● WHAT YOU NEED TO DO: Each line from the one containing "red brick E1:E2" through the last line of the entries below is to be transcribed exactly. Nothing else belongs in the reply.

● RECORDS SUPPLIED:
- Opening Delimiter -

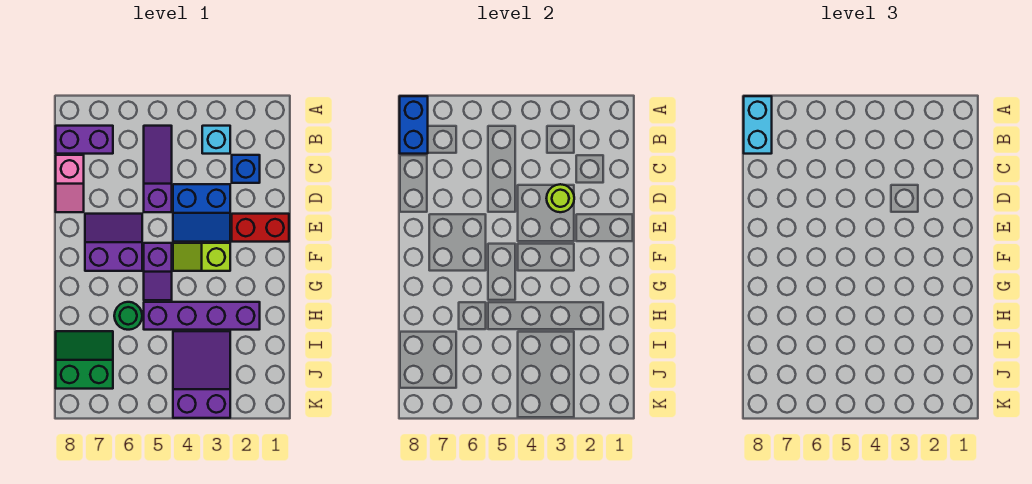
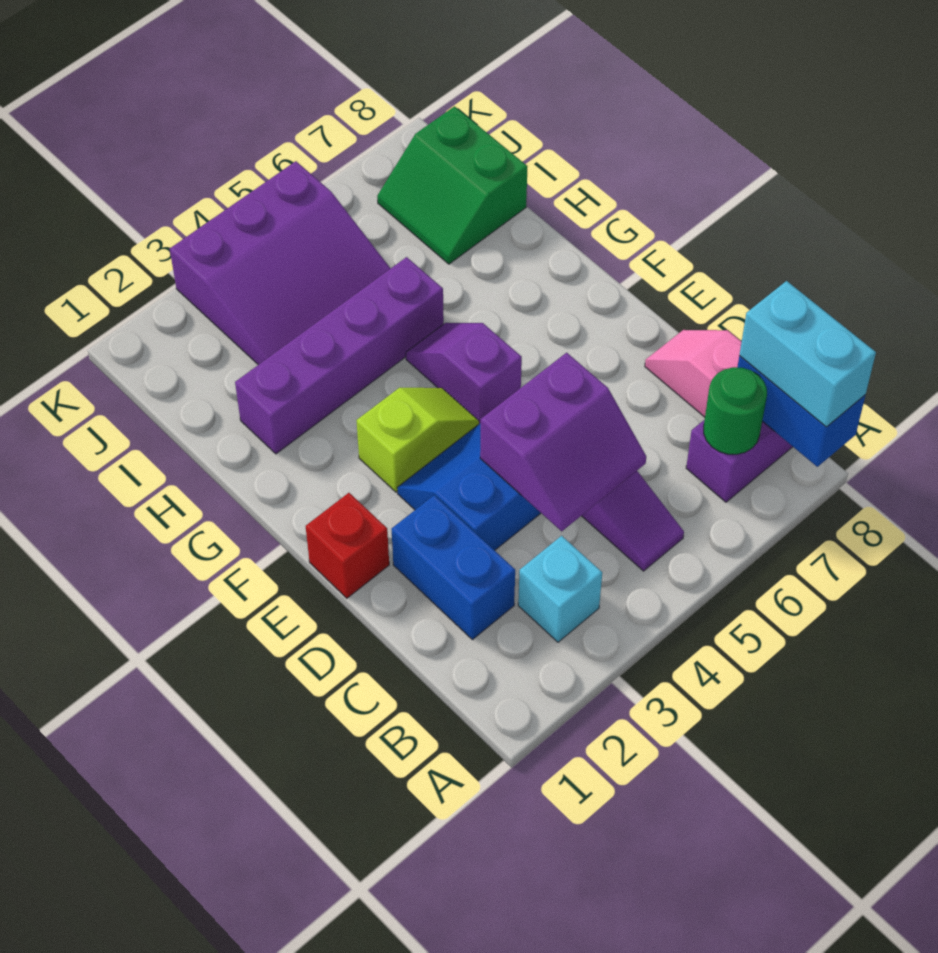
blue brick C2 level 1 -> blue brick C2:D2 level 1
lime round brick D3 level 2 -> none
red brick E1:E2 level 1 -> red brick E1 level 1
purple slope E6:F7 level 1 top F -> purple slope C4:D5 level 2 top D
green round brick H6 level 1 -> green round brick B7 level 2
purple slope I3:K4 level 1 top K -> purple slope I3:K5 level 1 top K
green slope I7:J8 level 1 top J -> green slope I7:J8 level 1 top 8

- Closing Delimiter -

● WRITTEN SOLUTION:
red brick E1:E2 level 1 -> red brick E1 level 1
purple slope E6:F7 level 1 top F -> purple slope C4:D5 level 2 top D
green round brick H6 level 1 -> green round brick B7 level 2
purple slope I3:K4 level 1 top K -> purple slope I3:K5 level 1 top K
green slope I7:J8 level 1 top J -> green slope I7:J8 level 1 top 8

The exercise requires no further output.